About this task.
Transcribe all data verbatim. Skip the pictures.

Data for review.
· · · · ·
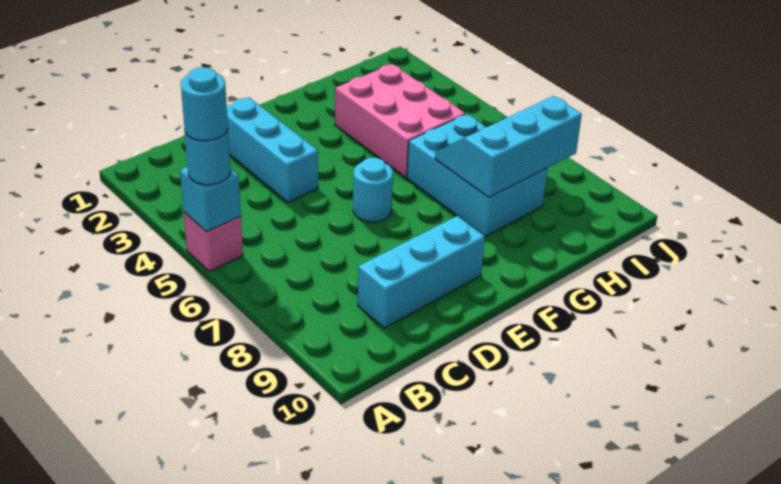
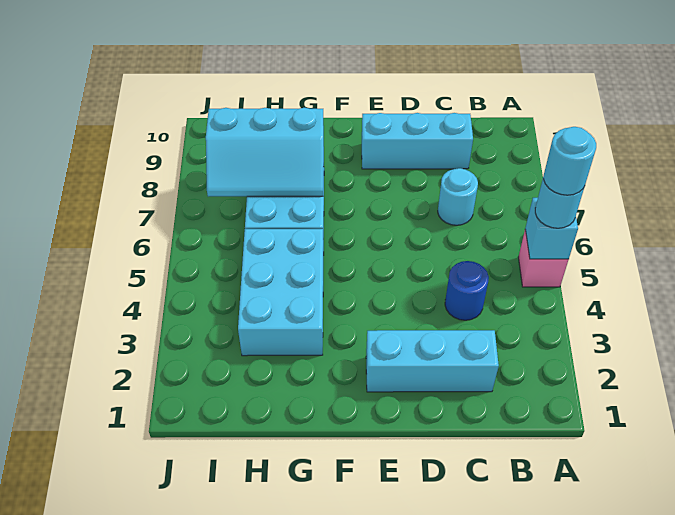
none -> blue 1x1 round brick [445,261,489,320]
cyan 1x3 brick [227,97,318,202] -> cyan 1x3 brick turned to [366,330,499,392]
cyan 1x1 round brick [353,158,393,222] -> cyan 1x1 round brick moved to [438,168,478,225]
pink 2x3 brick [335,64,465,177] -> cyan 2x3 brick [238,229,323,356]

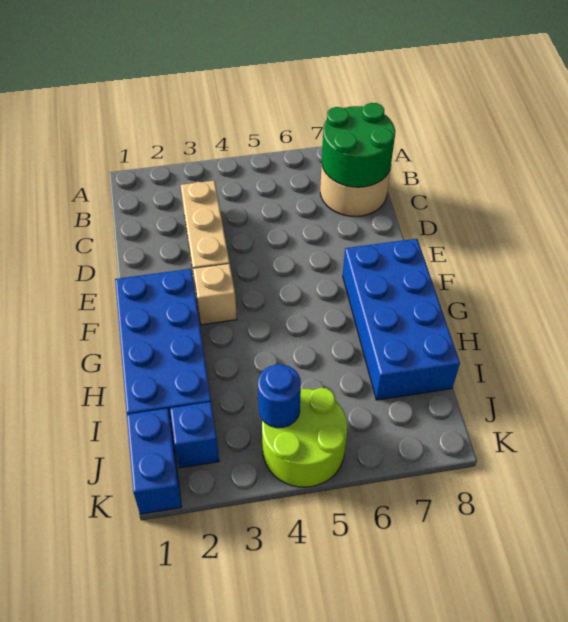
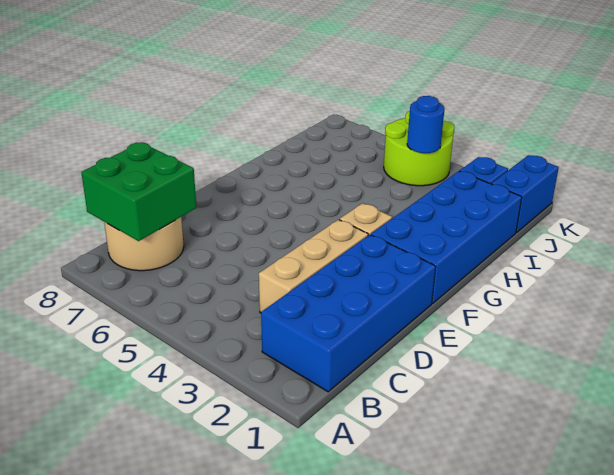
green 2x2 round brick [322,103,395,187] -> green 2x2 brick [81,142,196,241]
blue 2x4 brick [343,239,460,400] -> blue 2x4 brick moved to [261,235,436,392]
· · · · ·
Final answer.
none -> blue 1x1 round brick [445,261,489,320]
cyan 1x3 brick [227,97,318,202] -> cyan 1x3 brick turned to [366,330,499,392]
cyan 1x1 round brick [353,158,393,222] -> cyan 1x1 round brick moved to [438,168,478,225]
pink 2x3 brick [335,64,465,177] -> cyan 2x3 brick [238,229,323,356]

green 2x2 round brick [322,103,395,187] -> green 2x2 brick [81,142,196,241]
blue 2x4 brick [343,239,460,400] -> blue 2x4 brick moved to [261,235,436,392]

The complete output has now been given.